» Task to carry out: From the data below, repeat exactly the lines from the line with "D2: none -> diode BAV21 (A BUF, K SIG)" to the line with "R2: 33k (SUM, VO) -> none", both included.
╭─ Available records
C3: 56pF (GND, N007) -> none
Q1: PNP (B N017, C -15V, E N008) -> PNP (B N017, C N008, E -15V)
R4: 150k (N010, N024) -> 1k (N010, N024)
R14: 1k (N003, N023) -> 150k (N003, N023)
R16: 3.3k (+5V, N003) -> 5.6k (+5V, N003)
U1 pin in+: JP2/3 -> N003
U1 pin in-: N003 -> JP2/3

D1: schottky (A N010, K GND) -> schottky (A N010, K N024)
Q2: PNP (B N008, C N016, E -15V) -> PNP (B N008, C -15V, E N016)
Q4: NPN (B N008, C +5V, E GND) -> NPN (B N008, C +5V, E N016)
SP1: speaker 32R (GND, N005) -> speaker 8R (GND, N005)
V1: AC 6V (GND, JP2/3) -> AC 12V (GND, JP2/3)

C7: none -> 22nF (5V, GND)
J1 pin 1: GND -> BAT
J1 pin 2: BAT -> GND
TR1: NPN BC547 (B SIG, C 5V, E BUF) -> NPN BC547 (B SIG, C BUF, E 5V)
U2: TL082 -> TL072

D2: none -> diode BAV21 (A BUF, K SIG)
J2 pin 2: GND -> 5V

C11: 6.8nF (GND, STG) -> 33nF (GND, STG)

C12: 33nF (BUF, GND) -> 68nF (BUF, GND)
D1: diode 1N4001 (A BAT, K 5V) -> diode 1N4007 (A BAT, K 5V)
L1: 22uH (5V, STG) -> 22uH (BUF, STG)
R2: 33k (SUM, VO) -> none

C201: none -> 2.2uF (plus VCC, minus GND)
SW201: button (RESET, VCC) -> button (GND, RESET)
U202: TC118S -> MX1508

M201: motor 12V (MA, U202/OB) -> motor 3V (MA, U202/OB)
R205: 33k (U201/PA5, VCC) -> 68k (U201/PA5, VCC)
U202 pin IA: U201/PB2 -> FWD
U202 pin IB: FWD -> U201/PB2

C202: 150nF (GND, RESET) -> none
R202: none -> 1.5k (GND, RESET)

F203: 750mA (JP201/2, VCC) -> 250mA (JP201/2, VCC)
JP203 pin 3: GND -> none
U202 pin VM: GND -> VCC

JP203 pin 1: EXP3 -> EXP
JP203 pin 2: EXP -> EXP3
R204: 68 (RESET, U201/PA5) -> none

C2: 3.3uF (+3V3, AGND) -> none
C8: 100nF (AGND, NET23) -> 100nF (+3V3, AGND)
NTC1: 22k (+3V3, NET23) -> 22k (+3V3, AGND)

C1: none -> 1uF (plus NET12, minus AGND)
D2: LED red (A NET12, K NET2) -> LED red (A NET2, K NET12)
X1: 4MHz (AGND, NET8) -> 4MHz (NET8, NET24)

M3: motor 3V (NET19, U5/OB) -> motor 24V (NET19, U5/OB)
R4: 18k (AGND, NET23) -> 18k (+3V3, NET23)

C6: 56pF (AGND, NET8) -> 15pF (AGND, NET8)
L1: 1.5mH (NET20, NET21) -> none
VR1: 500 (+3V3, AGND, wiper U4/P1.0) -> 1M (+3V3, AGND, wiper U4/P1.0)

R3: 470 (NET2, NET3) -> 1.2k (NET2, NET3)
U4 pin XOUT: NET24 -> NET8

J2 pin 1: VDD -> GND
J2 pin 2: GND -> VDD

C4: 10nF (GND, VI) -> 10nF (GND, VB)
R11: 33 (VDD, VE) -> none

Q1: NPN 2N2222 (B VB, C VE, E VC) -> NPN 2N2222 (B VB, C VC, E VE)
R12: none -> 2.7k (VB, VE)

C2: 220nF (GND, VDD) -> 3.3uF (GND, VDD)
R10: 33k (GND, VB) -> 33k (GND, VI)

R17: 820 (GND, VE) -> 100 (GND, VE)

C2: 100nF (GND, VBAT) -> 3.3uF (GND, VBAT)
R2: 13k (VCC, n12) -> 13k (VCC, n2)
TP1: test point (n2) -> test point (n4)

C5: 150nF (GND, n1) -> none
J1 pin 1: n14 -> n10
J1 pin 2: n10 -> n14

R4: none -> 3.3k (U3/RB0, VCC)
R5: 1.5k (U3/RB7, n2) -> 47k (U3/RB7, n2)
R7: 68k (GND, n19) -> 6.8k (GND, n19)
╰─
» Exercise response:
D2: none -> diode BAV21 (A BUF, K SIG)
J2 pin 2: GND -> 5V

C11: 6.8nF (GND, STG) -> 33nF (GND, STG)

C12: 33nF (BUF, GND) -> 68nF (BUF, GND)
D1: diode 1N4001 (A BAT, K 5V) -> diode 1N4007 (A BAT, K 5V)
L1: 22uH (5V, STG) -> 22uH (BUF, STG)
R2: 33k (SUM, VO) -> none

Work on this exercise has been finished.